• Problem:
Only the lines from the beginning of the data below through the line that contains "D2: LED green" should be repeated, exactly as written.

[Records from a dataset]

● ● ● ● ● ● ●

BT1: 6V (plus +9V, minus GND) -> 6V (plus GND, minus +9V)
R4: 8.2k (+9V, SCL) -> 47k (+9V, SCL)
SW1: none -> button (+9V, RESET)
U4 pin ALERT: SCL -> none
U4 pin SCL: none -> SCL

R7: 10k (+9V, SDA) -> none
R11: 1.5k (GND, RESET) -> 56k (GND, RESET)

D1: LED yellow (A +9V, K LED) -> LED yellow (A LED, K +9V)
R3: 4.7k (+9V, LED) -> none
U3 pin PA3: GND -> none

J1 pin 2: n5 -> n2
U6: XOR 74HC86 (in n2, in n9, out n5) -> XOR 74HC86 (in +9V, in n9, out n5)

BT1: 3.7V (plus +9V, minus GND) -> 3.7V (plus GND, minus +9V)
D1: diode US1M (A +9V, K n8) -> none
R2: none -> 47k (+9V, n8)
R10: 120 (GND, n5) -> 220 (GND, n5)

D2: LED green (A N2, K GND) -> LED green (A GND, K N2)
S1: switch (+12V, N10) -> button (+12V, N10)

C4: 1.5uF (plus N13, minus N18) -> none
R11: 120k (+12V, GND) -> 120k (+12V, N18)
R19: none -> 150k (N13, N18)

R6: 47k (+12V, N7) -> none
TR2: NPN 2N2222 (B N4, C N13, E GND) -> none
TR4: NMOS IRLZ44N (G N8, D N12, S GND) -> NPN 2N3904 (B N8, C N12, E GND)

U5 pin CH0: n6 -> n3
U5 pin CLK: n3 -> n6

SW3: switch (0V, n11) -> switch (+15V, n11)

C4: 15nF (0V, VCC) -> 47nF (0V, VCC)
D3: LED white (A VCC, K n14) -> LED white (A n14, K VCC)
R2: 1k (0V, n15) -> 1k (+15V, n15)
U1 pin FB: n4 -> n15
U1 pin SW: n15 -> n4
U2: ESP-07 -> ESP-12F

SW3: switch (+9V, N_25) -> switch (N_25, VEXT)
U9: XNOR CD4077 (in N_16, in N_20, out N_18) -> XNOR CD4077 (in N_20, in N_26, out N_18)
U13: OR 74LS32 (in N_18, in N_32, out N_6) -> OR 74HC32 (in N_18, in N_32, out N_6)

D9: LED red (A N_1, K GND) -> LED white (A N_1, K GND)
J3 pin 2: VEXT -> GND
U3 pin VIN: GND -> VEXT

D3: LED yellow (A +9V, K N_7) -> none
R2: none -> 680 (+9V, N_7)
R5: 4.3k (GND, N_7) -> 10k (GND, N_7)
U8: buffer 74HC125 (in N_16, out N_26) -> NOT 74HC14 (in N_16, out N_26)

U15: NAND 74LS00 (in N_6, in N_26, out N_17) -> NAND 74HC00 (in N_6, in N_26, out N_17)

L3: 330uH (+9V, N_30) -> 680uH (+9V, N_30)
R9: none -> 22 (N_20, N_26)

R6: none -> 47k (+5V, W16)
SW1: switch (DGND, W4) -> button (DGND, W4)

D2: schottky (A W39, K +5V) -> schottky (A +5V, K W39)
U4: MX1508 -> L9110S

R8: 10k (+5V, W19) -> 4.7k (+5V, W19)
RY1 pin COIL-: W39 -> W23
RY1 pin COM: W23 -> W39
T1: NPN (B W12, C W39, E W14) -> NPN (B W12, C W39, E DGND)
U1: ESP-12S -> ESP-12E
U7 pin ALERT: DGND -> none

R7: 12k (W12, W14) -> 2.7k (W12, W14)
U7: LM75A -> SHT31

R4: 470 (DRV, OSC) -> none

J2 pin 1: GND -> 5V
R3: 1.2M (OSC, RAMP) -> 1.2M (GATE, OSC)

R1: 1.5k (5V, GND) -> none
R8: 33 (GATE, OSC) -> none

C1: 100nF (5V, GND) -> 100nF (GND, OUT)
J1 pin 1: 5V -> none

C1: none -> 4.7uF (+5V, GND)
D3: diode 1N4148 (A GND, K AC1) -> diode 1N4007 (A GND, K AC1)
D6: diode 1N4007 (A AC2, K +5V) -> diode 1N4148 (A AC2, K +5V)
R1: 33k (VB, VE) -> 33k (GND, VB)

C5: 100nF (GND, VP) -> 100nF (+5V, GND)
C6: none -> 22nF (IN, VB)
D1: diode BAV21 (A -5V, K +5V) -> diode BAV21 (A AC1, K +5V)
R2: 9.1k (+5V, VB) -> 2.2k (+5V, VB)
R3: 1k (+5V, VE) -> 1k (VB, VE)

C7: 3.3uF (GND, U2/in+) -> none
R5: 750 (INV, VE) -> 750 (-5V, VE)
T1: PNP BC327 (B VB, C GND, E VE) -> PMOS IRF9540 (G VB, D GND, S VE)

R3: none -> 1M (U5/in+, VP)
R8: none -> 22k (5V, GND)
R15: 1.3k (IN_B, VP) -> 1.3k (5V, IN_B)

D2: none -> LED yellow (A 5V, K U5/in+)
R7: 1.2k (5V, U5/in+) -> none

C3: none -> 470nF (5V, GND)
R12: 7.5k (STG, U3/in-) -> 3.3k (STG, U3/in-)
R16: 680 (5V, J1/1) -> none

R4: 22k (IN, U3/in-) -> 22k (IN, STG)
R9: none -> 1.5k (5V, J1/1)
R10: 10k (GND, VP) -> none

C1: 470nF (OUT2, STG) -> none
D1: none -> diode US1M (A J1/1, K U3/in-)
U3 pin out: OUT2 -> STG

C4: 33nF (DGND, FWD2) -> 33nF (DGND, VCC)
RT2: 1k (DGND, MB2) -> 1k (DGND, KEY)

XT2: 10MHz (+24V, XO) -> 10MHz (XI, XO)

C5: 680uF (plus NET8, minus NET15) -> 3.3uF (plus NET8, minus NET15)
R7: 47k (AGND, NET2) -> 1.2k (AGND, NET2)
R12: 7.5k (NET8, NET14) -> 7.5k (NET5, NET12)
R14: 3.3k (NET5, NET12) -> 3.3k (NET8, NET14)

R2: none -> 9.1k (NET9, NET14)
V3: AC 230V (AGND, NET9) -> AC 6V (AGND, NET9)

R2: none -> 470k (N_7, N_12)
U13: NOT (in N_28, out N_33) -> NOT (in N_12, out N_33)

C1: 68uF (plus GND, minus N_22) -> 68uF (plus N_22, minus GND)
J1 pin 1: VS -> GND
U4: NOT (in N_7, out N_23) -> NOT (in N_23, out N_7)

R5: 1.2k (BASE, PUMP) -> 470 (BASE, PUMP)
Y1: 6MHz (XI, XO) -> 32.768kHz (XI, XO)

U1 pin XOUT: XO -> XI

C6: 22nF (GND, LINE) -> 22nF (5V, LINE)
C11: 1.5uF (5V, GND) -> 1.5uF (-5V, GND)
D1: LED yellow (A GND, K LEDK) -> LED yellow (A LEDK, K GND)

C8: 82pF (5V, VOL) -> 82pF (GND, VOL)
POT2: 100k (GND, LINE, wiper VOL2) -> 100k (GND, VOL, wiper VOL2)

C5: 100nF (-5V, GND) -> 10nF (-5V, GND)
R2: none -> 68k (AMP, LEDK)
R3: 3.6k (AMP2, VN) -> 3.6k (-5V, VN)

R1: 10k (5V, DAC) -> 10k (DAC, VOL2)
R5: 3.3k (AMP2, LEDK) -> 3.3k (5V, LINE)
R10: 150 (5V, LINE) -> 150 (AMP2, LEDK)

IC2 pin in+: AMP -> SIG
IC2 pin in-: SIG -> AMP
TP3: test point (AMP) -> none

● ● ● ● ● ● ●

• Answer box:
BT1: 6V (plus +9V, minus GND) -> 6V (plus GND, minus +9V)
R4: 8.2k (+9V, SCL) -> 47k (+9V, SCL)
SW1: none -> button (+9V, RESET)
U4 pin ALERT: SCL -> none
U4 pin SCL: none -> SCL

R7: 10k (+9V, SDA) -> none
R11: 1.5k (GND, RESET) -> 56k (GND, RESET)

D1: LED yellow (A +9V, K LED) -> LED yellow (A LED, K +9V)
R3: 4.7k (+9V, LED) -> none
U3 pin PA3: GND -> none

J1 pin 2: n5 -> n2
U6: XOR 74HC86 (in n2, in n9, out n5) -> XOR 74HC86 (in +9V, in n9, out n5)

BT1: 3.7V (plus +9V, minus GND) -> 3.7V (plus GND, minus +9V)
D1: diode US1M (A +9V, K n8) -> none
R2: none -> 47k (+9V, n8)
R10: 120 (GND, n5) -> 220 (GND, n5)

D2: LED green (A N2, K GND) -> LED green (A GND, K N2)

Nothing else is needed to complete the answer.